---------- Records for processing ----------

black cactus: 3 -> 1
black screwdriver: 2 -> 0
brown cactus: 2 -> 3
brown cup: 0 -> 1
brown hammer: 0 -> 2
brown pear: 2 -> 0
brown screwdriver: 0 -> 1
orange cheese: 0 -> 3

----------

_Task brief_
Transcribe all of the data so that each line matches the source exactly.

_Result_
black cactus: 3 -> 1
black screwdriver: 2 -> 0
brown cactus: 2 -> 3
brown cup: 0 -> 1
brown hammer: 0 -> 2
brown pear: 2 -> 0
brown screwdriver: 0 -> 1
orange cheese: 0 -> 3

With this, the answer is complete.